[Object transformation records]
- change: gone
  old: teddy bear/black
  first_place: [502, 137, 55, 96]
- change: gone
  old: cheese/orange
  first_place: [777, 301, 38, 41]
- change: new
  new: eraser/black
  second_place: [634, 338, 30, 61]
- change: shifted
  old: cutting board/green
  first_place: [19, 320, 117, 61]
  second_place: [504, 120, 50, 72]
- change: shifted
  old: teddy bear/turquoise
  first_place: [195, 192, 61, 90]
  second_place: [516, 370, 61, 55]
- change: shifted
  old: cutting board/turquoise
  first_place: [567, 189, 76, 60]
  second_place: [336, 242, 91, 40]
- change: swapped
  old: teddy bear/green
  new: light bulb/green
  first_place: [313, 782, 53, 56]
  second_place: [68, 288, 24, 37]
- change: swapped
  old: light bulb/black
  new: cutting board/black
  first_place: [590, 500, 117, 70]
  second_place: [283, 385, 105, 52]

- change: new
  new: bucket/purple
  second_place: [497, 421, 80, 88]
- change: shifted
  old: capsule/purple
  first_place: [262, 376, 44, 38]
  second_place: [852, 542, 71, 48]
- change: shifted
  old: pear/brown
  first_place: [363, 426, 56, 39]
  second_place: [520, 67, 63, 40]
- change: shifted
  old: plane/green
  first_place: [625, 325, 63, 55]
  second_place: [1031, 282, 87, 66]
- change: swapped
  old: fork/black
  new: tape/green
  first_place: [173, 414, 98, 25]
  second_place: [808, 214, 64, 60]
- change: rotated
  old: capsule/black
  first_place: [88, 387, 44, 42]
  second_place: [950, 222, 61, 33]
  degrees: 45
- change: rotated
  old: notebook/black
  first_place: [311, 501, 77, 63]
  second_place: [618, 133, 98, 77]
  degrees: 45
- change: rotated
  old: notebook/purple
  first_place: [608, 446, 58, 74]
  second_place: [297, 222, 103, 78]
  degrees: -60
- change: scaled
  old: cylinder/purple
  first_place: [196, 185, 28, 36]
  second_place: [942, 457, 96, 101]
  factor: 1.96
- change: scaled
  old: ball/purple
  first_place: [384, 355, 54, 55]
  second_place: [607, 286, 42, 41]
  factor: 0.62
...
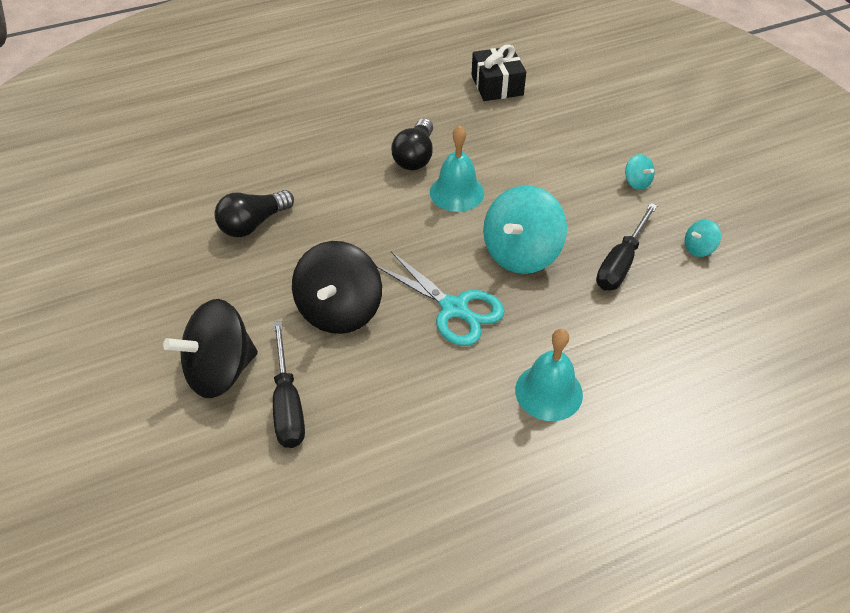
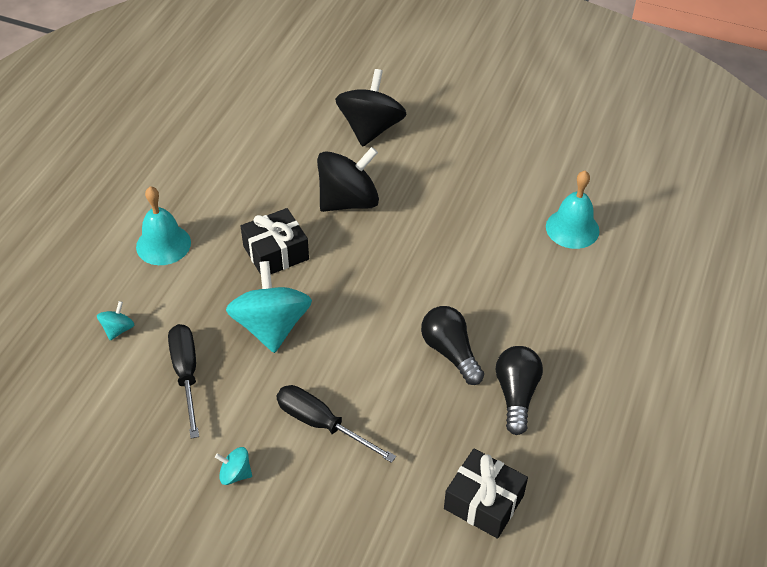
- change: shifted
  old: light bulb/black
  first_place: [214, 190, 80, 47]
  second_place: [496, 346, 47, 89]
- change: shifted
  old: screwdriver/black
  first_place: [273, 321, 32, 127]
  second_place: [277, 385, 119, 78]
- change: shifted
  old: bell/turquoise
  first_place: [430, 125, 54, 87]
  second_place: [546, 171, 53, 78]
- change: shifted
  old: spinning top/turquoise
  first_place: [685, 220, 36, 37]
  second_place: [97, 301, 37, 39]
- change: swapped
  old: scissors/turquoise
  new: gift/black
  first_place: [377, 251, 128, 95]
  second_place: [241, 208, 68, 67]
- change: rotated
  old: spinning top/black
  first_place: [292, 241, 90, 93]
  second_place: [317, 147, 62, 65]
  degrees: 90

- [Exercise] Above are the records. Print exactly, and only, the lines from the line with "old: teddy bear/green" to the line with "first_place: [590, 500, 117, 70]", both inclusive.

- [Output of the exercise]
  old: teddy bear/green
  new: light bulb/green
  first_place: [313, 782, 53, 56]
  second_place: [68, 288, 24, 37]
- change: swapped
  old: light bulb/black
  new: cutting board/black
  first_place: [590, 500, 117, 70]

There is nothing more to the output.